#### What the task asks
Return all the lines below exactly as written. Drop every picture.

[Start of Attachment]

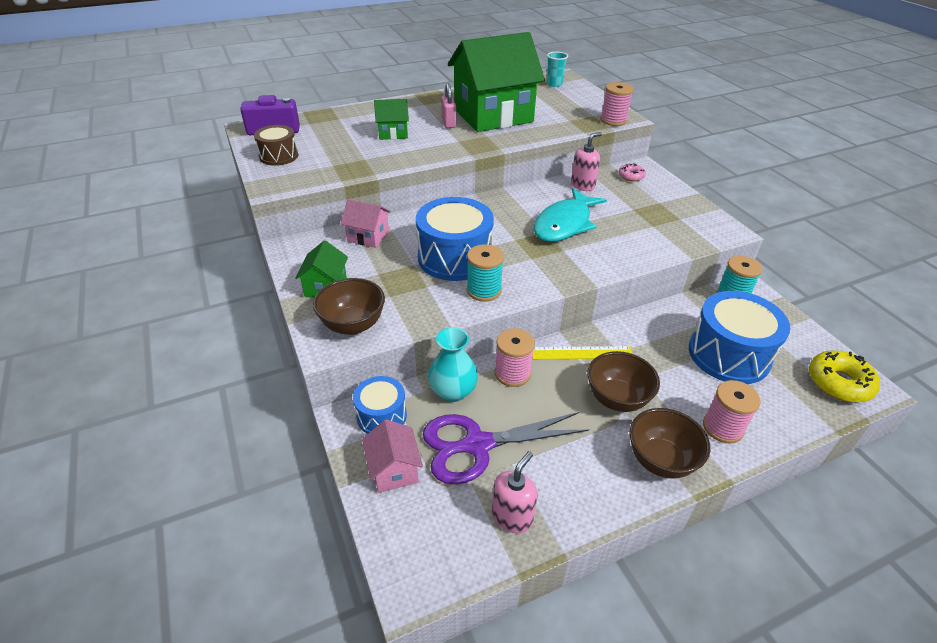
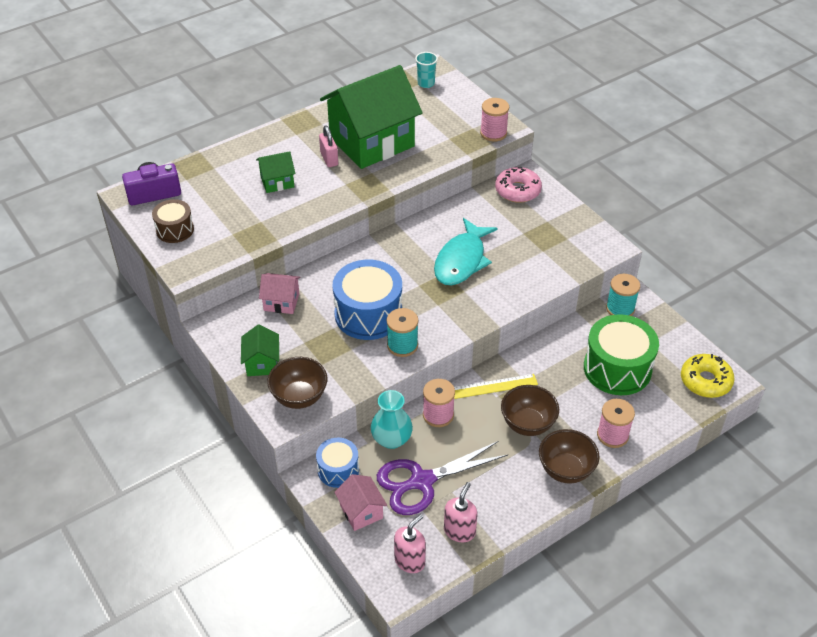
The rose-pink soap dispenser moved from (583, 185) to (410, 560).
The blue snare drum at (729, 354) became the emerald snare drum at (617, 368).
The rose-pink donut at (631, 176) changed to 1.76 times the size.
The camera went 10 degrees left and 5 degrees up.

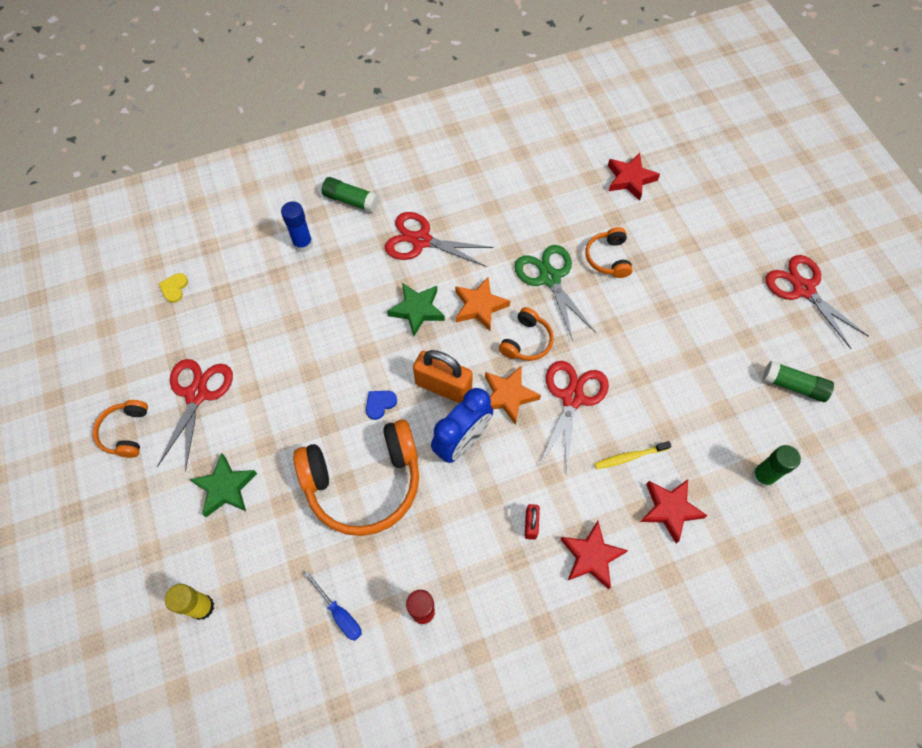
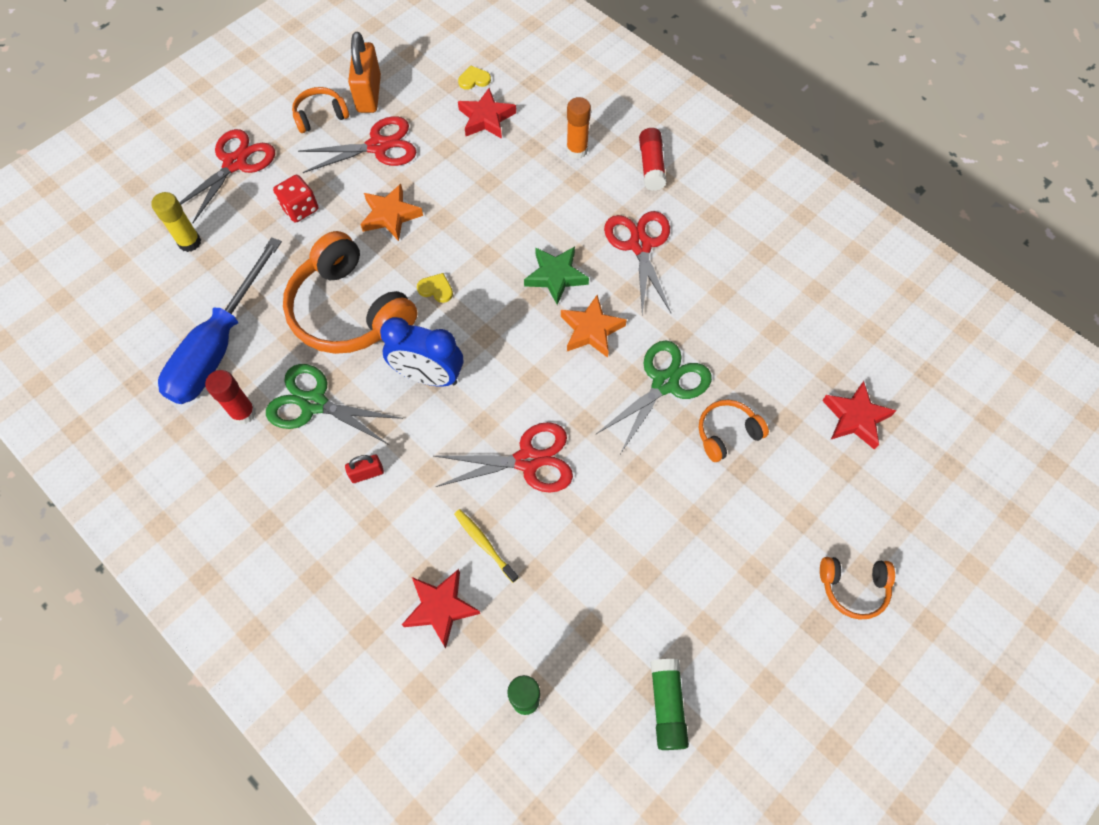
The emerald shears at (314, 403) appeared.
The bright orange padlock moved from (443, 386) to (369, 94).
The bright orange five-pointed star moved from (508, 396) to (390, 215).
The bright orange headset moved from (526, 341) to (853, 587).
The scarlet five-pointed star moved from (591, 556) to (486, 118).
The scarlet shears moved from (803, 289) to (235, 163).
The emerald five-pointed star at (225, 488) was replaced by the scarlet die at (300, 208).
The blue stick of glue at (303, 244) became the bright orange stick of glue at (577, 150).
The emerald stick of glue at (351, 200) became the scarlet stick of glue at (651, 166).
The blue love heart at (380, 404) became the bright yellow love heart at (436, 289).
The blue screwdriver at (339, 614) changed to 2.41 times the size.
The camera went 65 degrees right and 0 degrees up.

[End of Attachment]

#### Expected answer
The rose-pink soap dispenser moved from (583, 185) to (410, 560).
The blue snare drum at (729, 354) became the emerald snare drum at (617, 368).
The rose-pink donut at (631, 176) changed to 1.76 times the size.
The camera went 10 degrees left and 5 degrees up.

The emerald shears at (314, 403) appeared.
The bright orange padlock moved from (443, 386) to (369, 94).
The bright orange five-pointed star moved from (508, 396) to (390, 215).
The bright orange headset moved from (526, 341) to (853, 587).
The scarlet five-pointed star moved from (591, 556) to (486, 118).
The scarlet shears moved from (803, 289) to (235, 163).
The emerald five-pointed star at (225, 488) was replaced by the scarlet die at (300, 208).
The blue stick of glue at (303, 244) became the bright orange stick of glue at (577, 150).
The emerald stick of glue at (351, 200) became the scarlet stick of glue at (651, 166).
The blue love heart at (380, 404) became the bright yellow love heart at (436, 289).
The blue screwdriver at (339, 614) changed to 2.41 times the size.
The camera went 65 degrees right and 0 degrees up.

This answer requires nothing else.